* WHAT YOU ARE ASKED TO DO
In the data that follows, determine how many lines contain the word "purple", and give only that number.

=== Section Start ===

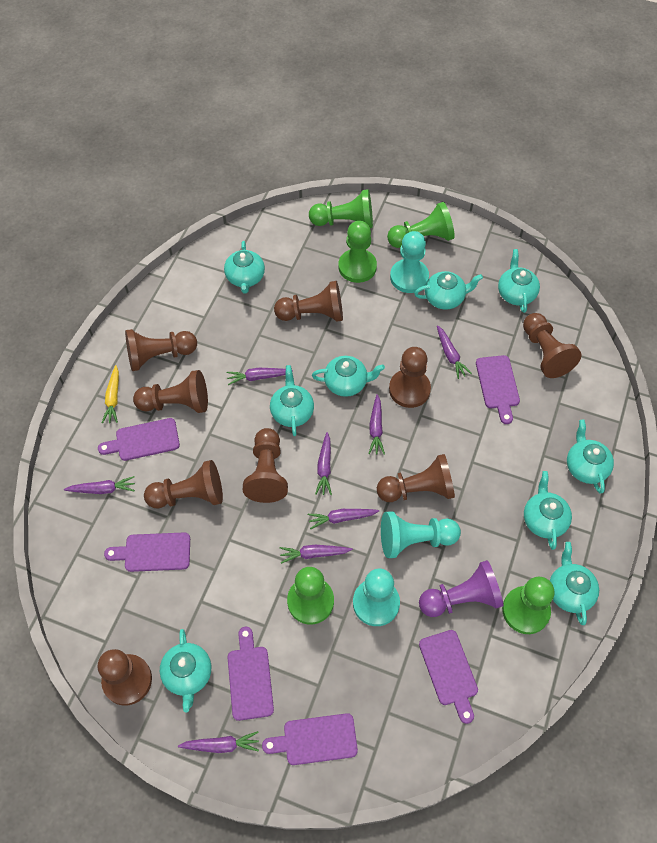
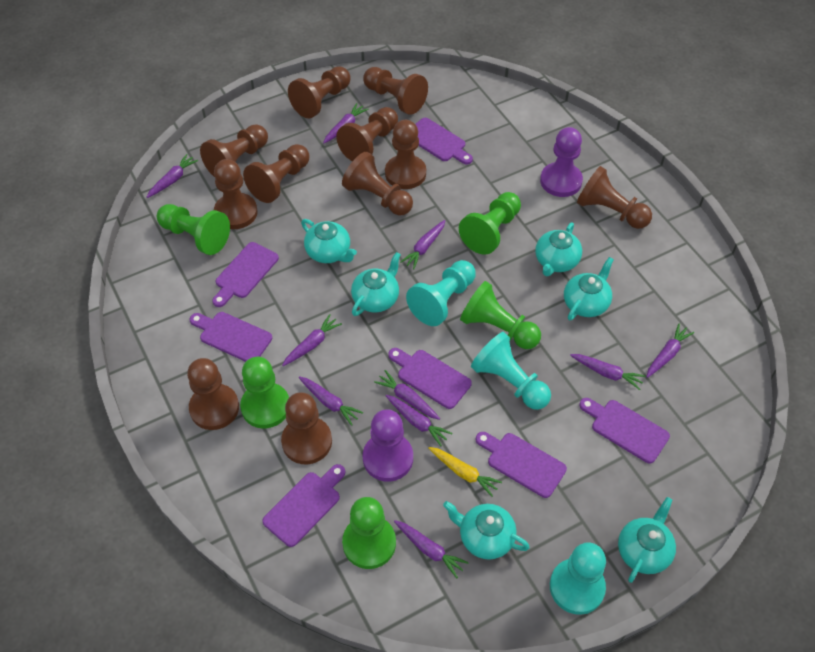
brown pawn: 9 -> 11
purple carrot: 8 -> 10
purple cutting board: 6 -> 7
purple pawn: 1 -> 2
turquoise teapot: 9 -> 6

=== Section End ===

* ANSWER BELOW
3